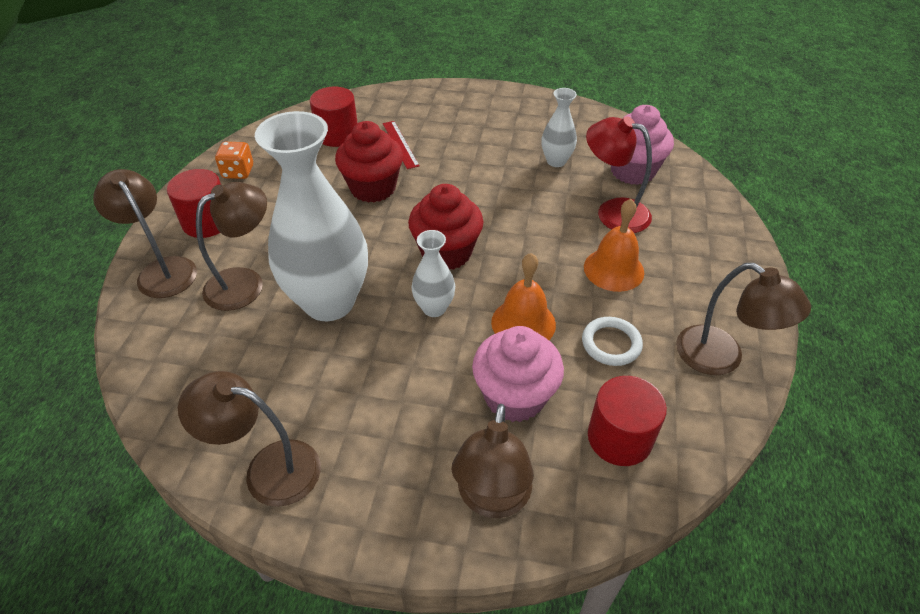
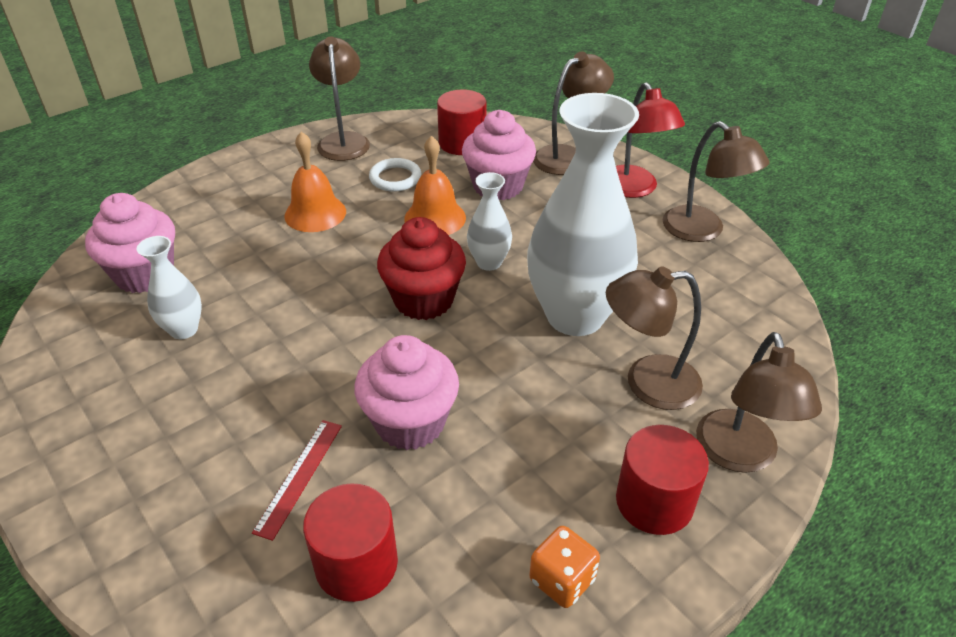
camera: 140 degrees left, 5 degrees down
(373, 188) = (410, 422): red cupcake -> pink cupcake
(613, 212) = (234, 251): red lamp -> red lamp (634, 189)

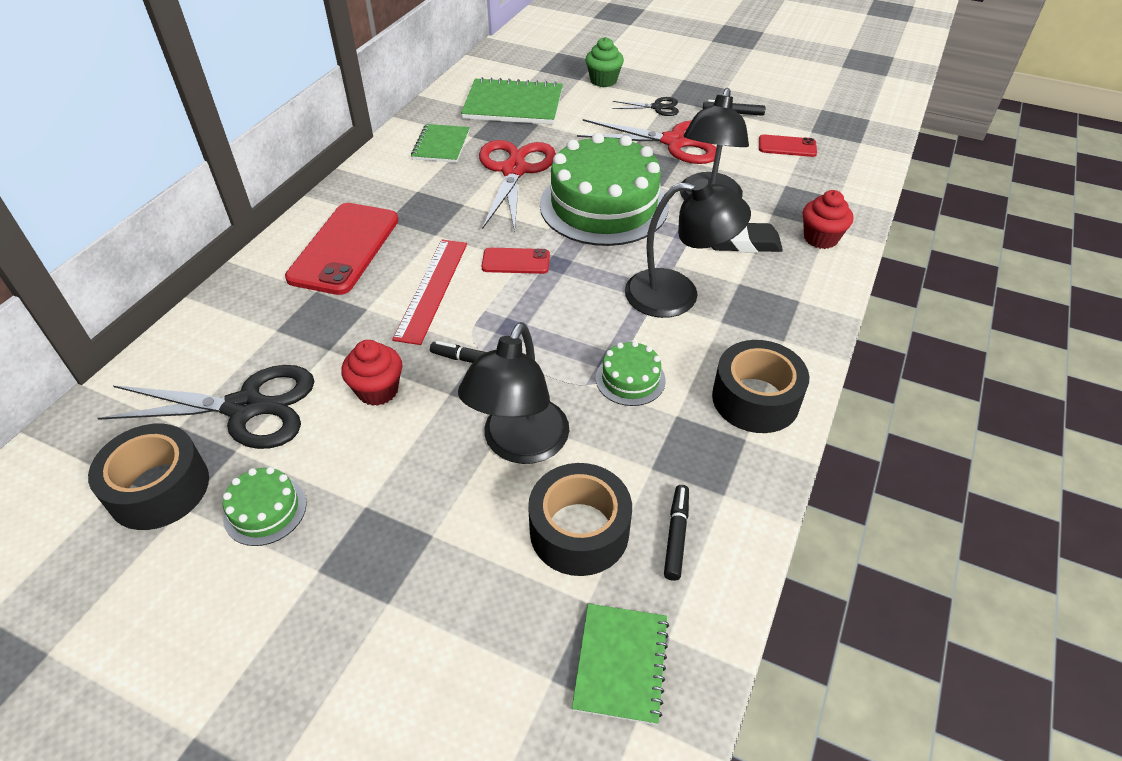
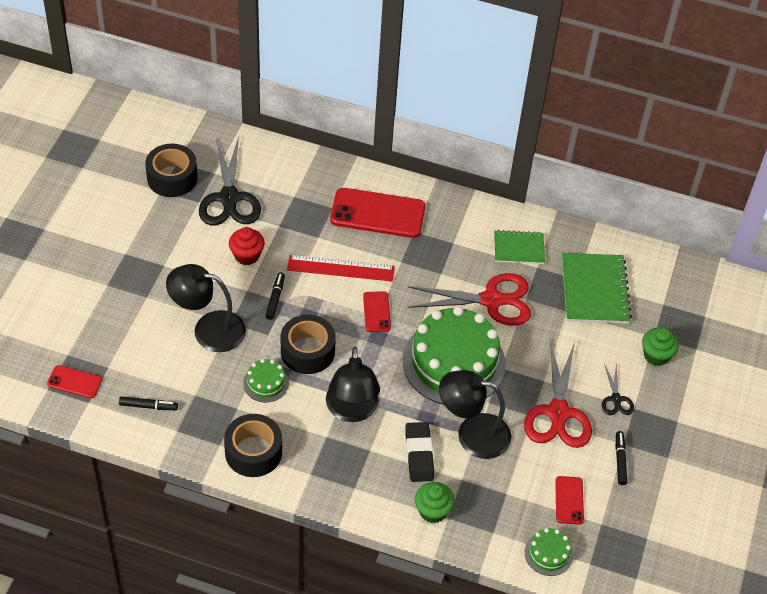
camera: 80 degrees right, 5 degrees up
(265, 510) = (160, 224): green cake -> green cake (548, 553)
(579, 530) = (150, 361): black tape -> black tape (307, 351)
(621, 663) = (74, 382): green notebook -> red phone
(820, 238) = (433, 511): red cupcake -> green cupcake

--------------------------------

Every line of the listing should be copied precisely, with images omitted.

### RESPONSE TO THE TASK
camera: 140 degrees left, 5 degrees down
(373, 188) = (410, 422): red cupcake -> pink cupcake
(613, 212) = (234, 251): red lamp -> red lamp (634, 189)

camera: 80 degrees right, 5 degrees up
(265, 510) = (160, 224): green cake -> green cake (548, 553)
(579, 530) = (150, 361): black tape -> black tape (307, 351)
(621, 663) = (74, 382): green notebook -> red phone
(820, 238) = (433, 511): red cupcake -> green cupcake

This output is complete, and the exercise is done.